Instructions to follow ::
In the records below, find the line containing "green plate D7:E7 level 1 -> none" and the line containing "green plate E4"; please repeat exactly the lines from one to the other, both included, and nothing more.

Provided data ::
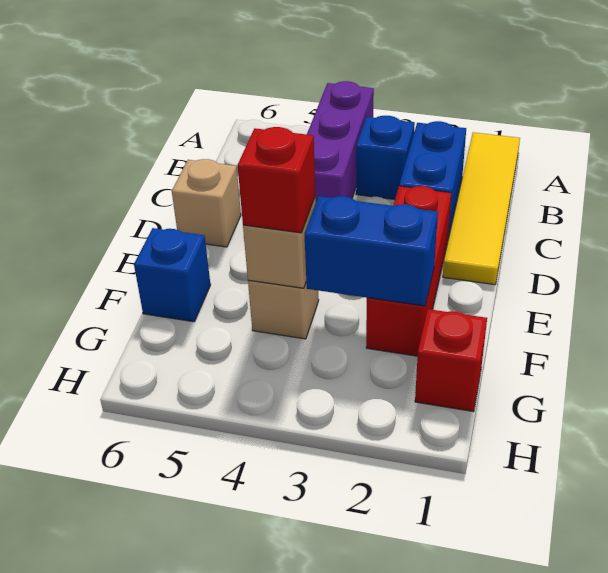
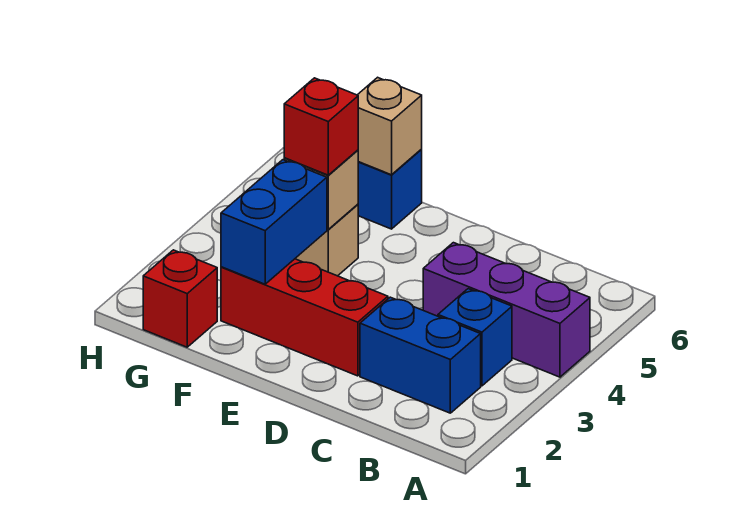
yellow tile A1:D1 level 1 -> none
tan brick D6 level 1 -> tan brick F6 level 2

* * *

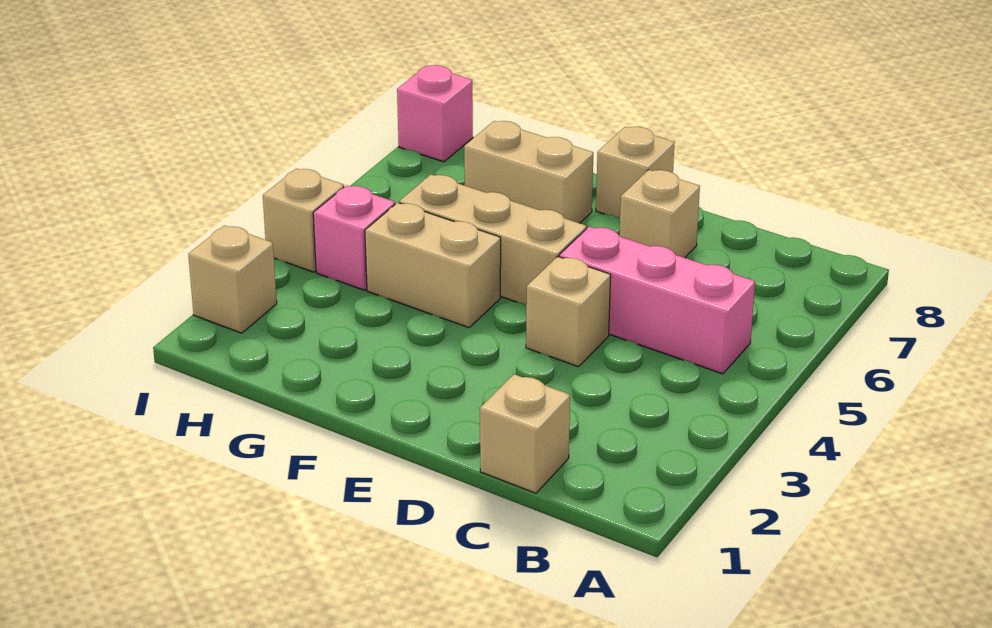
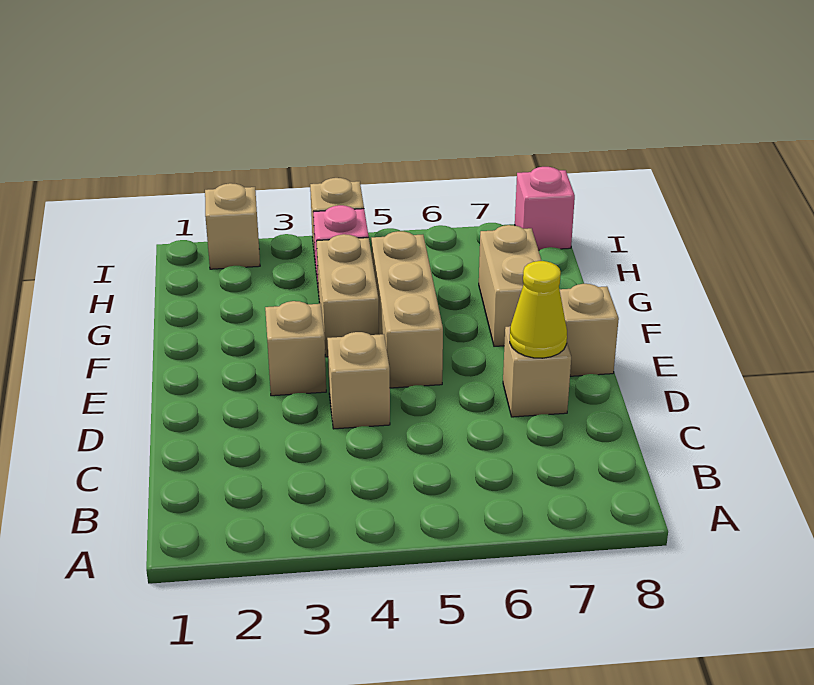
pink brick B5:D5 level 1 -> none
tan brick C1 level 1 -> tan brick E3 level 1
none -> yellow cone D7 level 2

* * *

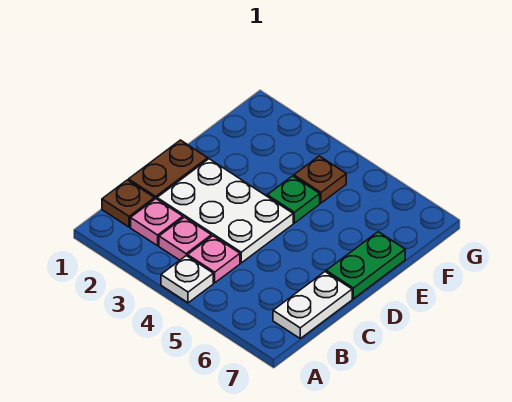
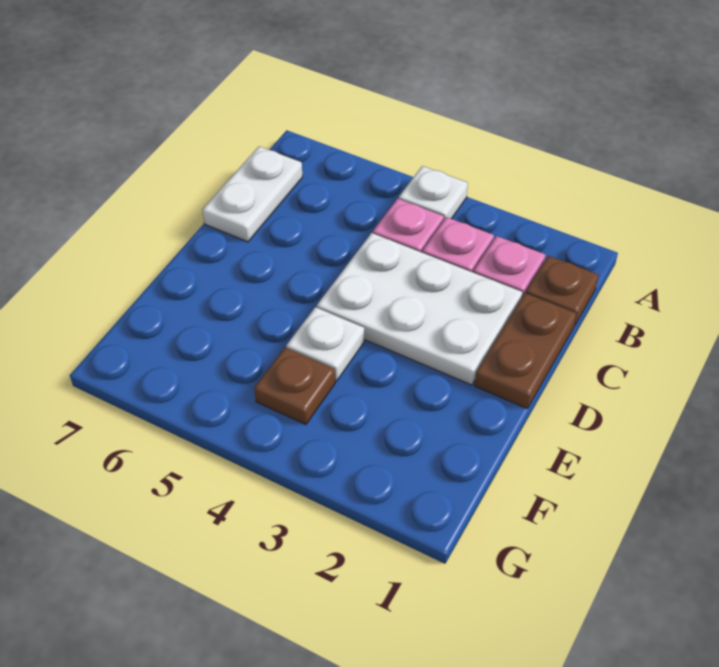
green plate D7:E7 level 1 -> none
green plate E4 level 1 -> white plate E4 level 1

Solution ::
green plate D7:E7 level 1 -> none
green plate E4 level 1 -> white plate E4 level 1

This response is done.